REQUIREMENT:
Using the records that follow, work out the number of lines with the word "snow" in them; reply with that number only.

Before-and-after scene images
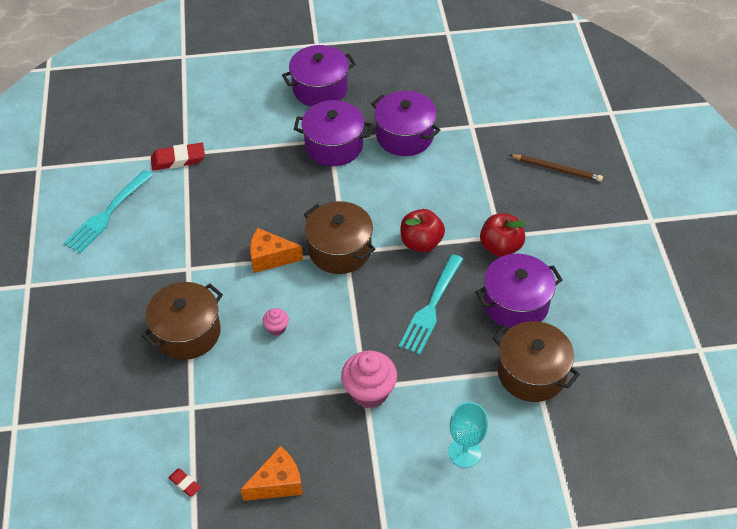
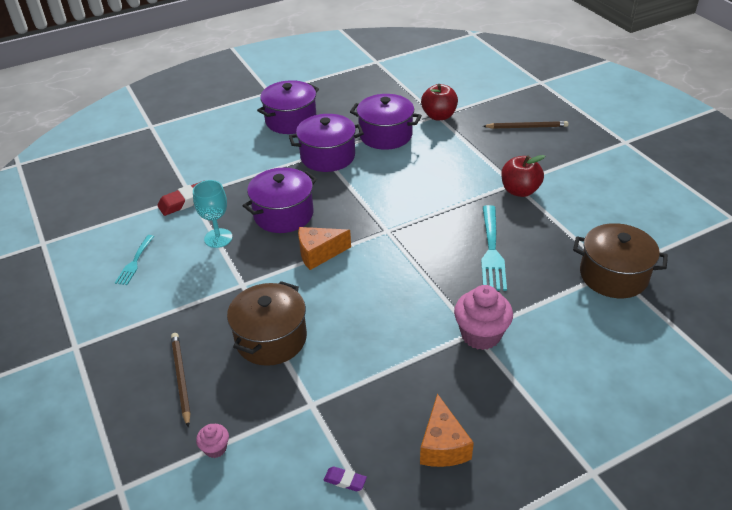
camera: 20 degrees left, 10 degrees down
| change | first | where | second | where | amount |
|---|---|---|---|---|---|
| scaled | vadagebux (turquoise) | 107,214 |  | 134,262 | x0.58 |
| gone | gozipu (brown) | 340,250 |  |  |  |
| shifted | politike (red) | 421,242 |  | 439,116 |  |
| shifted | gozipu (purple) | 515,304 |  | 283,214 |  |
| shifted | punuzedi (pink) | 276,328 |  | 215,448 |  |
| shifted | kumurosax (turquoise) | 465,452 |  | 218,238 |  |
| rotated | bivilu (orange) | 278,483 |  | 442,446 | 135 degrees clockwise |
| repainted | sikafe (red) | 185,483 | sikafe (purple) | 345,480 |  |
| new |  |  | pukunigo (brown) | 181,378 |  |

---

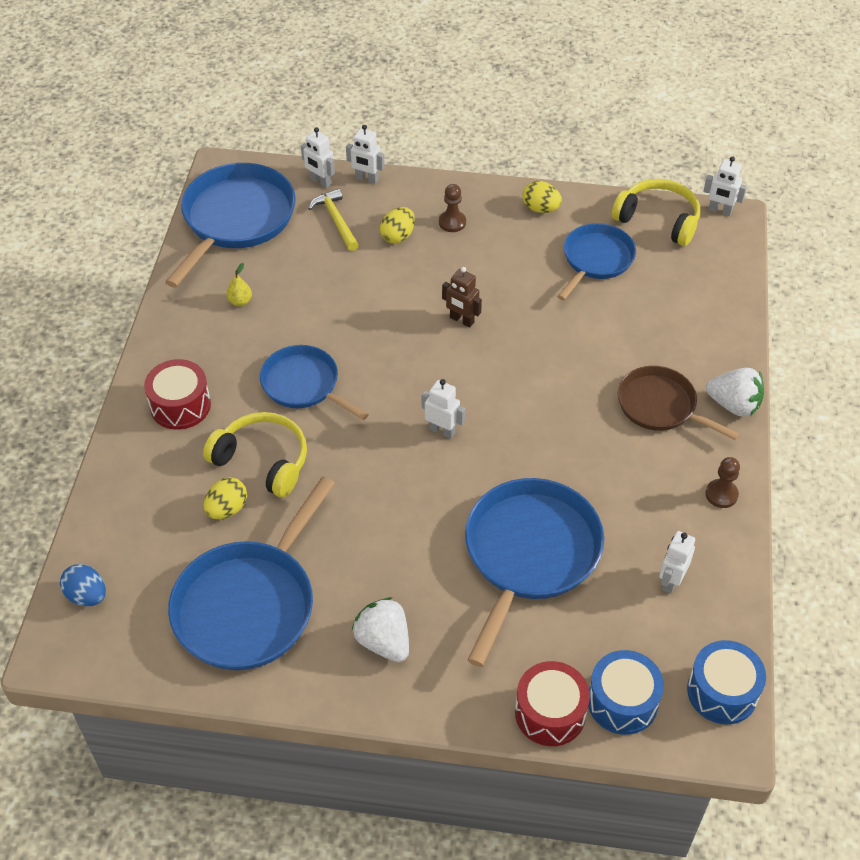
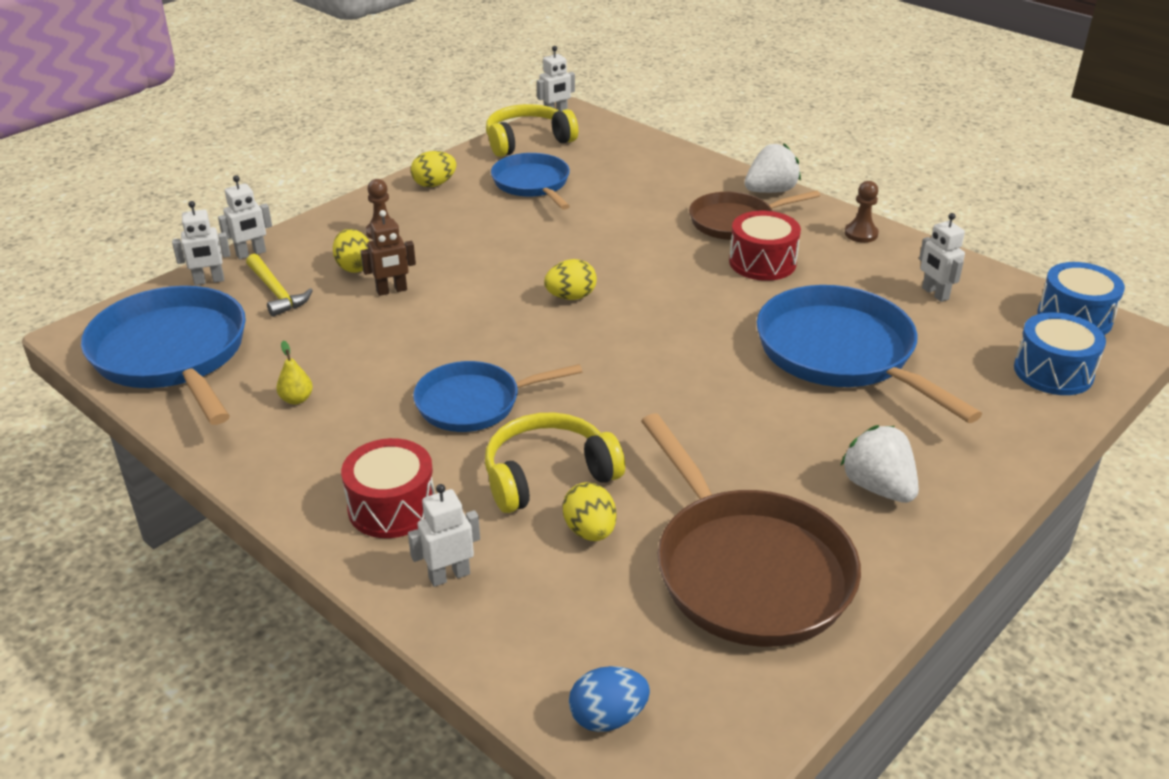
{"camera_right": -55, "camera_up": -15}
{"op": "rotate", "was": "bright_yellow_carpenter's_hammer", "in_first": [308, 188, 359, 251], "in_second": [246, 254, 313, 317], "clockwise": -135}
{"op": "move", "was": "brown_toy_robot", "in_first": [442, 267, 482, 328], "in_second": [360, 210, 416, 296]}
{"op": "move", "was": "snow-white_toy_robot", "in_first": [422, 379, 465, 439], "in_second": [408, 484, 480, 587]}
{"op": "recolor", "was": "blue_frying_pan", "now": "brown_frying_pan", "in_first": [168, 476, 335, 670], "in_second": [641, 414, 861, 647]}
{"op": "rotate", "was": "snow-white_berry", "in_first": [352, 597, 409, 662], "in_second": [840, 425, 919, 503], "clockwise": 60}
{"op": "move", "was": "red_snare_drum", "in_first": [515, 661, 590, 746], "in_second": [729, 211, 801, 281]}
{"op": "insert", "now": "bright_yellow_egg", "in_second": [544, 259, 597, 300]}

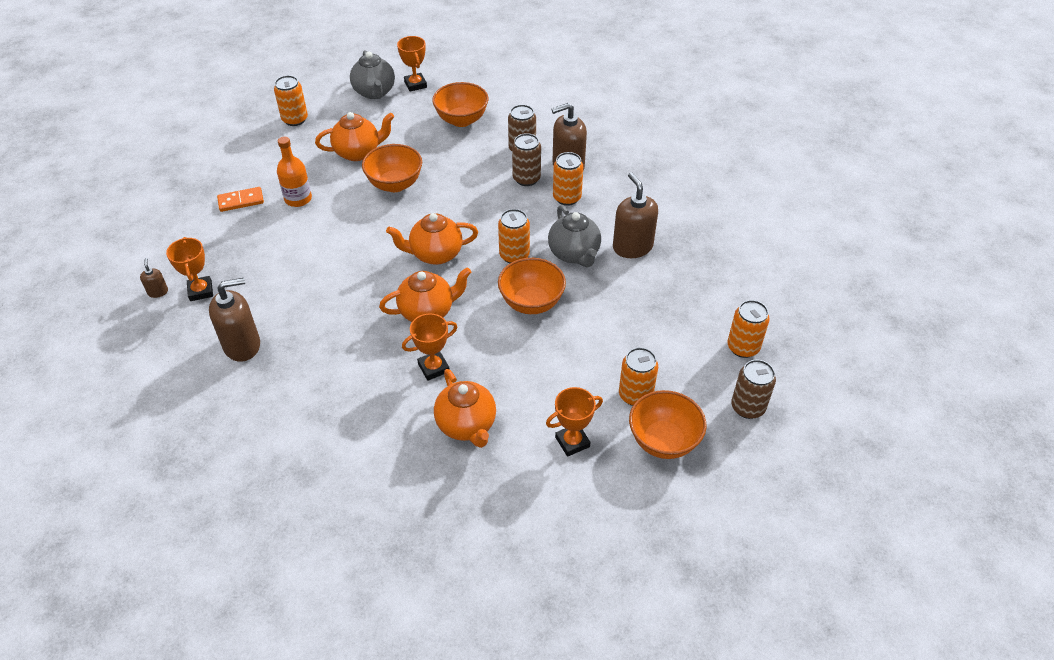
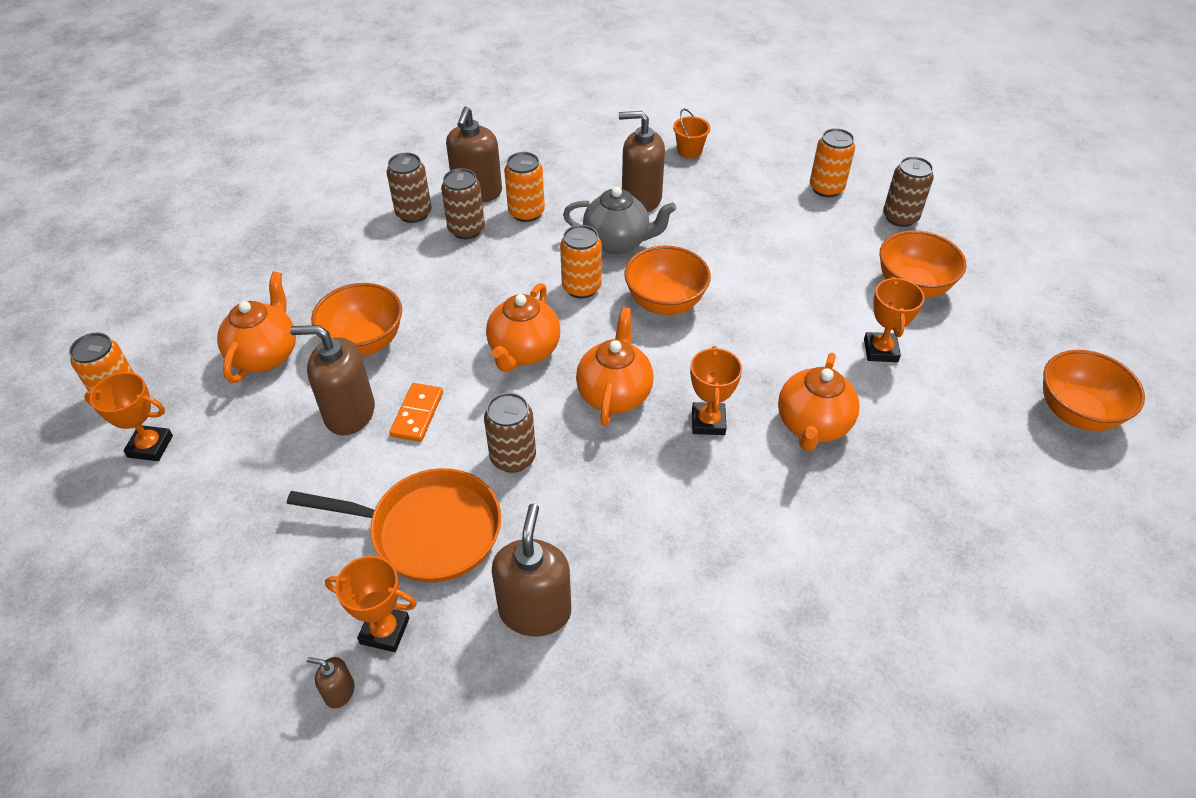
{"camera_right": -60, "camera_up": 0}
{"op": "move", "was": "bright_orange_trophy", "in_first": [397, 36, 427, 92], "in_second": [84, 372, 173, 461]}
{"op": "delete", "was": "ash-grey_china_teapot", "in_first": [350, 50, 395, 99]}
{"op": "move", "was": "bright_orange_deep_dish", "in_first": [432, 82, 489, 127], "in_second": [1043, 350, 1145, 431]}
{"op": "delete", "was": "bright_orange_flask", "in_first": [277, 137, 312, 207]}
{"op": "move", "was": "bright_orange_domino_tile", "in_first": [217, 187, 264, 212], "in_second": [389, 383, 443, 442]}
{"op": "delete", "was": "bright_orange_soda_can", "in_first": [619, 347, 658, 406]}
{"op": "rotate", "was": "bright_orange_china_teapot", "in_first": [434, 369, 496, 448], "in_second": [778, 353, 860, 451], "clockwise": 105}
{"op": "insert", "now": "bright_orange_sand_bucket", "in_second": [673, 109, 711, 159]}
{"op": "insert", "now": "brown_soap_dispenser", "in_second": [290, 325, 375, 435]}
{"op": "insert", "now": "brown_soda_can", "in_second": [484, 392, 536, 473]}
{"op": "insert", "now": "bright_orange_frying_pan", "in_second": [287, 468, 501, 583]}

ANSWER:
2